## Extracted information
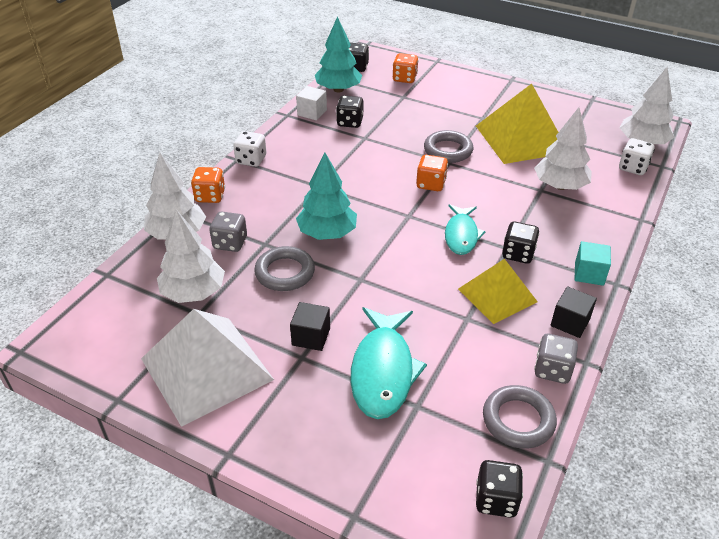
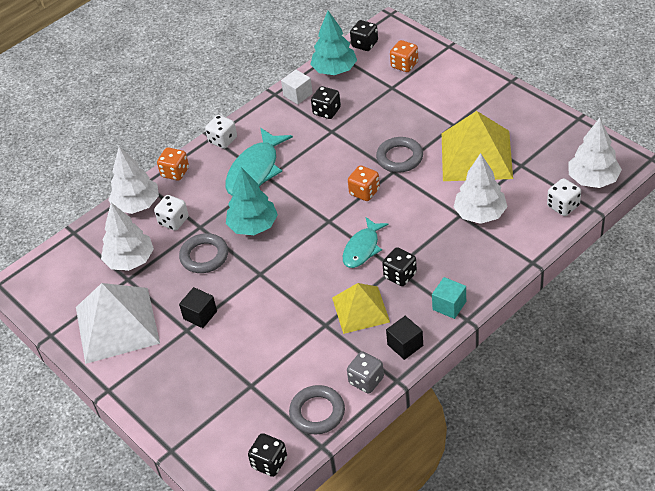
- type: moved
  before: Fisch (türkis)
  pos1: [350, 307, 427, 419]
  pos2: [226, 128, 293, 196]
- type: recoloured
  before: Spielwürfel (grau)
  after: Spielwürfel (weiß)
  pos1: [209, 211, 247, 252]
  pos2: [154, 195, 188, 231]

## What this task involves
Each entry above is to be written out again unchanged, apart from the pictures, which are left out.

## Exercise answer
- type: moved
  before: Fisch (türkis)
  pos1: [350, 307, 427, 419]
  pos2: [226, 128, 293, 196]
- type: recoloured
  before: Spielwürfel (grau)
  after: Spielwürfel (weiß)
  pos1: [209, 211, 247, 252]
  pos2: [154, 195, 188, 231]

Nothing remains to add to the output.